*YOUR OBJECTIVE*: Every entry below needs to be copied exactly.

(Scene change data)
--

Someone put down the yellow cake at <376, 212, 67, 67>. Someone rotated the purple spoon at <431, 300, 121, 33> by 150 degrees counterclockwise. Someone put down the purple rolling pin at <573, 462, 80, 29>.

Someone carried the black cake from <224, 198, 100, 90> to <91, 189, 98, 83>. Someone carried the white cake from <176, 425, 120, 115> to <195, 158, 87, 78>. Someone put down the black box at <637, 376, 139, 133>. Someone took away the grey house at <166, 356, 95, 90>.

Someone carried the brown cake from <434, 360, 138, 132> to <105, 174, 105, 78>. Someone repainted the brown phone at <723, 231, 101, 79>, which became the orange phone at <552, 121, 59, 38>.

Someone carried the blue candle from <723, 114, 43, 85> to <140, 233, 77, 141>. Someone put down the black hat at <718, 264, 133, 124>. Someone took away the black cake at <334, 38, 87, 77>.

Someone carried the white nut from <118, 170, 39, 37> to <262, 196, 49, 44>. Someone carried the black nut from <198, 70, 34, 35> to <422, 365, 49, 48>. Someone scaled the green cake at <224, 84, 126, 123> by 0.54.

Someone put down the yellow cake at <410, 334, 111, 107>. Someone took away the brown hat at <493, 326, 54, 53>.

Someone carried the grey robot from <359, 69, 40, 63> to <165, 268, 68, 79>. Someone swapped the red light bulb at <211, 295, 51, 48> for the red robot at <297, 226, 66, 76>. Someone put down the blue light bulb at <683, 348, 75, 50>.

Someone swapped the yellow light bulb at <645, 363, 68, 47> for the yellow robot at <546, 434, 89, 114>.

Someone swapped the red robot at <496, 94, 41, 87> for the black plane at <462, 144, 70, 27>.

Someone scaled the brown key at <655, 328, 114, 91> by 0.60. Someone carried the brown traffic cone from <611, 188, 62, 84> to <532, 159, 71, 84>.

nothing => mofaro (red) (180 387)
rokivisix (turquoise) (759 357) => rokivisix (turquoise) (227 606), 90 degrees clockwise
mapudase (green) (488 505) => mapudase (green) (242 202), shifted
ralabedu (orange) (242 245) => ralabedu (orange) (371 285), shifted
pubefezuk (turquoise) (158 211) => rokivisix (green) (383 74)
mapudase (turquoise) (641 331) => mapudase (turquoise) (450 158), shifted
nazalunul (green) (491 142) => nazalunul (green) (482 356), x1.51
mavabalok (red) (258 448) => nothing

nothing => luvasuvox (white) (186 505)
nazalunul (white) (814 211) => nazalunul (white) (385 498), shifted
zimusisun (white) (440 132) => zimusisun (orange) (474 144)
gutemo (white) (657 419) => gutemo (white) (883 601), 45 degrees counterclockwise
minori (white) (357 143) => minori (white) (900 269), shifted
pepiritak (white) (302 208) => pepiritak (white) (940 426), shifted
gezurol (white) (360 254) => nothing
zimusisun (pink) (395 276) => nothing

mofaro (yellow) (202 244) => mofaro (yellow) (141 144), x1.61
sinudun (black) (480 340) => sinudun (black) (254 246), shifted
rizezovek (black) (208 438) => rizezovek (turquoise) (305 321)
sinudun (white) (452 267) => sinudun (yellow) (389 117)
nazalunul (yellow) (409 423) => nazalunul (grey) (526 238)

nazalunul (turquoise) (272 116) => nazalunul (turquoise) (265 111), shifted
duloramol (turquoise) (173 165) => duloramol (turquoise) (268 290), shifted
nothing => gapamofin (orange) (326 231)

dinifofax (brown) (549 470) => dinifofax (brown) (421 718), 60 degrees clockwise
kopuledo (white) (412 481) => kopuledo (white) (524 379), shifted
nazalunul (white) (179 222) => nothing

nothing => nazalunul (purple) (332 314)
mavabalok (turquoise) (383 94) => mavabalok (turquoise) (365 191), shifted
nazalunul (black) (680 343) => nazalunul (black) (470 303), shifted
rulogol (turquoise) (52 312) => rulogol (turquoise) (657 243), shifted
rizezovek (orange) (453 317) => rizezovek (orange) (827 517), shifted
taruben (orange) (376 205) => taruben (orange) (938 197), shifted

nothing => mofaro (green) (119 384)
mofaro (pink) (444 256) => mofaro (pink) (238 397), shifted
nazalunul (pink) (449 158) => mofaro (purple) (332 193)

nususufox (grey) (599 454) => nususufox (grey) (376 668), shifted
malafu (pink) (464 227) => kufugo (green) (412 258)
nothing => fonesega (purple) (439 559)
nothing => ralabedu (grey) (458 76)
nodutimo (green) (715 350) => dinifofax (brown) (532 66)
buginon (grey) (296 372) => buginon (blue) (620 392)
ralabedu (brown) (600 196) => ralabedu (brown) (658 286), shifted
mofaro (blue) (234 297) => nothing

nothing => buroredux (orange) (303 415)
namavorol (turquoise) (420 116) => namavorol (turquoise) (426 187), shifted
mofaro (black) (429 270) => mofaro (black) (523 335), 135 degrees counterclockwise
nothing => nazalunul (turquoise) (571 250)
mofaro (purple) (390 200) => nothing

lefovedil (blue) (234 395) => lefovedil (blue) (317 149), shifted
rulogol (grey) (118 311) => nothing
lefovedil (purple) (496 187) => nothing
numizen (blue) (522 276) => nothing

--

*RESPONSE AREA*:
Someone put down the yellow cake at <376, 212, 67, 67>. Someone rotated the purple spoon at <431, 300, 121, 33> by 150 degrees counterclockwise. Someone put down the purple rolling pin at <573, 462, 80, 29>.

Someone carried the black cake from <224, 198, 100, 90> to <91, 189, 98, 83>. Someone carried the white cake from <176, 425, 120, 115> to <195, 158, 87, 78>. Someone put down the black box at <637, 376, 139, 133>. Someone took away the grey house at <166, 356, 95, 90>.

Someone carried the brown cake from <434, 360, 138, 132> to <105, 174, 105, 78>. Someone repainted the brown phone at <723, 231, 101, 79>, which became the orange phone at <552, 121, 59, 38>.

Someone carried the blue candle from <723, 114, 43, 85> to <140, 233, 77, 141>. Someone put down the black hat at <718, 264, 133, 124>. Someone took away the black cake at <334, 38, 87, 77>.

Someone carried the white nut from <118, 170, 39, 37> to <262, 196, 49, 44>. Someone carried the black nut from <198, 70, 34, 35> to <422, 365, 49, 48>. Someone scaled the green cake at <224, 84, 126, 123> by 0.54.

Someone put down the yellow cake at <410, 334, 111, 107>. Someone took away the brown hat at <493, 326, 54, 53>.

Someone carried the grey robot from <359, 69, 40, 63> to <165, 268, 68, 79>. Someone swapped the red light bulb at <211, 295, 51, 48> for the red robot at <297, 226, 66, 76>. Someone put down the blue light bulb at <683, 348, 75, 50>.

Someone swapped the yellow light bulb at <645, 363, 68, 47> for the yellow robot at <546, 434, 89, 114>.

Someone swapped the red robot at <496, 94, 41, 87> for the black plane at <462, 144, 70, 27>.

Someone scaled the brown key at <655, 328, 114, 91> by 0.60. Someone carried the brown traffic cone from <611, 188, 62, 84> to <532, 159, 71, 84>.

nothing => mofaro (red) (180 387)
rokivisix (turquoise) (759 357) => rokivisix (turquoise) (227 606), 90 degrees clockwise
mapudase (green) (488 505) => mapudase (green) (242 202), shifted
ralabedu (orange) (242 245) => ralabedu (orange) (371 285), shifted
pubefezuk (turquoise) (158 211) => rokivisix (green) (383 74)
mapudase (turquoise) (641 331) => mapudase (turquoise) (450 158), shifted
nazalunul (green) (491 142) => nazalunul (green) (482 356), x1.51
mavabalok (red) (258 448) => nothing

nothing => luvasuvox (white) (186 505)
nazalunul (white) (814 211) => nazalunul (white) (385 498), shifted
zimusisun (white) (440 132) => zimusisun (orange) (474 144)
gutemo (white) (657 419) => gutemo (white) (883 601), 45 degrees counterclockwise
minori (white) (357 143) => minori (white) (900 269), shifted
pepiritak (white) (302 208) => pepiritak (white) (940 426), shifted
gezurol (white) (360 254) => nothing
zimusisun (pink) (395 276) => nothing

mofaro (yellow) (202 244) => mofaro (yellow) (141 144), x1.61
sinudun (black) (480 340) => sinudun (black) (254 246), shifted
rizezovek (black) (208 438) => rizezovek (turquoise) (305 321)
sinudun (white) (452 267) => sinudun (yellow) (389 117)
nazalunul (yellow) (409 423) => nazalunul (grey) (526 238)

nazalunul (turquoise) (272 116) => nazalunul (turquoise) (265 111), shifted
duloramol (turquoise) (173 165) => duloramol (turquoise) (268 290), shifted
nothing => gapamofin (orange) (326 231)

dinifofax (brown) (549 470) => dinifofax (brown) (421 718), 60 degrees clockwise
kopuledo (white) (412 481) => kopuledo (white) (524 379), shifted
nazalunul (white) (179 222) => nothing

nothing => nazalunul (purple) (332 314)
mavabalok (turquoise) (383 94) => mavabalok (turquoise) (365 191), shifted
nazalunul (black) (680 343) => nazalunul (black) (470 303), shifted
rulogol (turquoise) (52 312) => rulogol (turquoise) (657 243), shifted
rizezovek (orange) (453 317) => rizezovek (orange) (827 517), shifted
taruben (orange) (376 205) => taruben (orange) (938 197), shifted

nothing => mofaro (green) (119 384)
mofaro (pink) (444 256) => mofaro (pink) (238 397), shifted
nazalunul (pink) (449 158) => mofaro (purple) (332 193)

nususufox (grey) (599 454) => nususufox (grey) (376 668), shifted
malafu (pink) (464 227) => kufugo (green) (412 258)
nothing => fonesega (purple) (439 559)
nothing => ralabedu (grey) (458 76)
nodutimo (green) (715 350) => dinifofax (brown) (532 66)
buginon (grey) (296 372) => buginon (blue) (620 392)
ralabedu (brown) (600 196) => ralabedu (brown) (658 286), shifted
mofaro (blue) (234 297) => nothing

nothing => buroredux (orange) (303 415)
namavorol (turquoise) (420 116) => namavorol (turquoise) (426 187), shifted
mofaro (black) (429 270) => mofaro (black) (523 335), 135 degrees counterclockwise
nothing => nazalunul (turquoise) (571 250)
mofaro (purple) (390 200) => nothing

lefovedil (blue) (234 395) => lefovedil (blue) (317 149), shifted
rulogol (grey) (118 311) => nothing
lefovedil (purple) (496 187) => nothing
numizen (blue) (522 276) => nothing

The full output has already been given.